DATA EXTRACTS:
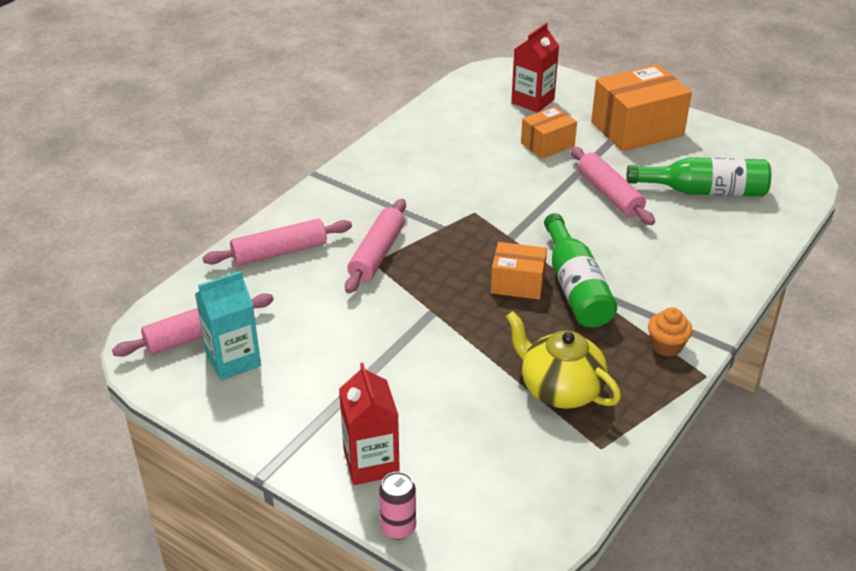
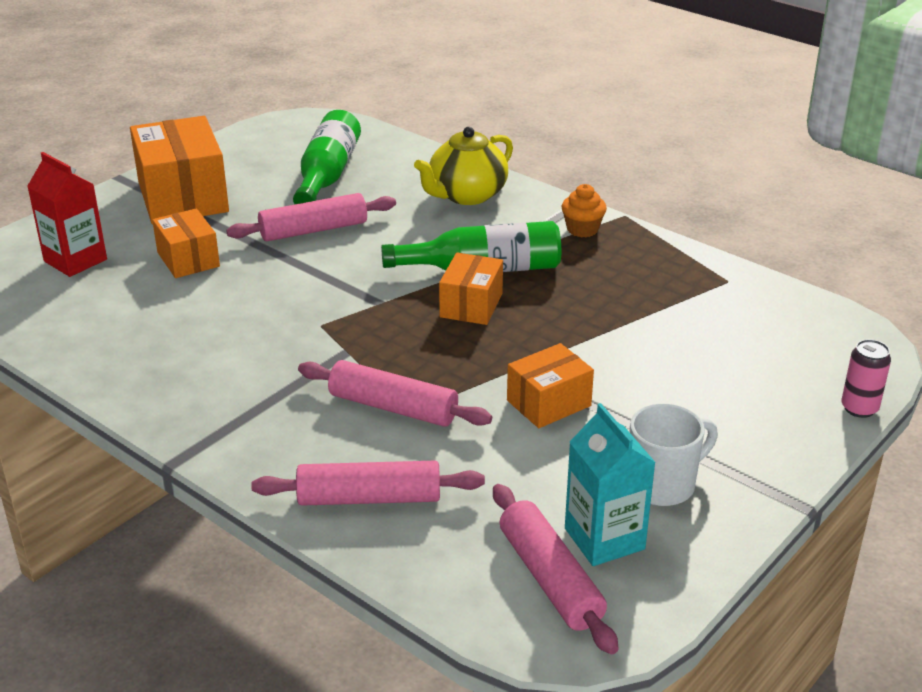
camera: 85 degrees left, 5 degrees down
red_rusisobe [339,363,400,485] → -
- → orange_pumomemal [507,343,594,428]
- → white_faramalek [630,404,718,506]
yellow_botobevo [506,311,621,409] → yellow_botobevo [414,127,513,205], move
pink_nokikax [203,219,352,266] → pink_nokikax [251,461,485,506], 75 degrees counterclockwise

WORK TASK: Beginning with the line that holds "- → white_faramalek [630,404,718,506]" and ending with the last line of the material, retype each line exactly and output nothing else.

FINISHED EXERCISE:
- → white_faramalek [630,404,718,506]
yellow_botobevo [506,311,621,409] → yellow_botobevo [414,127,513,205], move
pink_nokikax [203,219,352,266] → pink_nokikax [251,461,485,506], 75 degrees counterclockwise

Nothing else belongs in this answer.